| What the exercise asks |
Would you retype exactly the lines from the one containing "SD1 pin CS: D9 -> D6" through the last line of the records below, and nothing else?

(Beginning of Record set)

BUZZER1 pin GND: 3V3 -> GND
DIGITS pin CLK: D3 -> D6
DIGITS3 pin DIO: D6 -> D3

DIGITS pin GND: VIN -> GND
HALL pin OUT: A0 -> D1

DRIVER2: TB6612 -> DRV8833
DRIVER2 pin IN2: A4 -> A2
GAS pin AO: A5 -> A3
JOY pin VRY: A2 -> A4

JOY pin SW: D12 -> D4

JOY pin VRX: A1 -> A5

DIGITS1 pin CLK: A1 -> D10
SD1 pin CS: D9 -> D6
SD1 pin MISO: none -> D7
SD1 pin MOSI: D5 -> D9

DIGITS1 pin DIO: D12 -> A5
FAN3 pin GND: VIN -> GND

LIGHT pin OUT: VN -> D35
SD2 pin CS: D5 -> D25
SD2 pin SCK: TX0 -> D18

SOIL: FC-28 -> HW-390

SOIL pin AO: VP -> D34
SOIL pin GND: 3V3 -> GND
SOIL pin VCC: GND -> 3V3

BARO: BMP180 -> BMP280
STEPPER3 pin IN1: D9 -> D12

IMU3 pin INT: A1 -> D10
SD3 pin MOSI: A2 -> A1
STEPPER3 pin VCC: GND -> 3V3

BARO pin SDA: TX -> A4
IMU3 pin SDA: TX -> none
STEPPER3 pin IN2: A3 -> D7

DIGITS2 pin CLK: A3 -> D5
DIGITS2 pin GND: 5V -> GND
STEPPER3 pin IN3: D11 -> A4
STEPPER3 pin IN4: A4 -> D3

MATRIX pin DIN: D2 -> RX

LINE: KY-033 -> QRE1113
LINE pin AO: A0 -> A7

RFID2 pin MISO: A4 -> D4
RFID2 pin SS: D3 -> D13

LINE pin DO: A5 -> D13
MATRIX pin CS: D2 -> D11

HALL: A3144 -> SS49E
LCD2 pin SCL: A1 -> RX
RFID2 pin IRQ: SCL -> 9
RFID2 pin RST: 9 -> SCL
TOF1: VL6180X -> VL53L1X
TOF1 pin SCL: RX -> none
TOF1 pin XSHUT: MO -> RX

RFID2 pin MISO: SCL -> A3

(End of Record set)

| Task answer |
SD1 pin CS: D9 -> D6
SD1 pin MISO: none -> D7
SD1 pin MOSI: D5 -> D9

DIGITS1 pin DIO: D12 -> A5
FAN3 pin GND: VIN -> GND

LIGHT pin OUT: VN -> D35
SD2 pin CS: D5 -> D25
SD2 pin SCK: TX0 -> D18

SOIL: FC-28 -> HW-390

SOIL pin AO: VP -> D34
SOIL pin GND: 3V3 -> GND
SOIL pin VCC: GND -> 3V3

BARO: BMP180 -> BMP280
STEPPER3 pin IN1: D9 -> D12

IMU3 pin INT: A1 -> D10
SD3 pin MOSI: A2 -> A1
STEPPER3 pin VCC: GND -> 3V3

BARO pin SDA: TX -> A4
IMU3 pin SDA: TX -> none
STEPPER3 pin IN2: A3 -> D7

DIGITS2 pin CLK: A3 -> D5
DIGITS2 pin GND: 5V -> GND
STEPPER3 pin IN3: D11 -> A4
STEPPER3 pin IN4: A4 -> D3

MATRIX pin DIN: D2 -> RX

LINE: KY-033 -> QRE1113
LINE pin AO: A0 -> A7

RFID2 pin MISO: A4 -> D4
RFID2 pin SS: D3 -> D13

LINE pin DO: A5 -> D13
MATRIX pin CS: D2 -> D11

HALL: A3144 -> SS49E
LCD2 pin SCL: A1 -> RX
RFID2 pin IRQ: SCL -> 9
RFID2 pin RST: 9 -> SCL
TOF1: VL6180X -> VL53L1X
TOF1 pin SCL: RX -> none
TOF1 pin XSHUT: MO -> RX

RFID2 pin MISO: SCL -> A3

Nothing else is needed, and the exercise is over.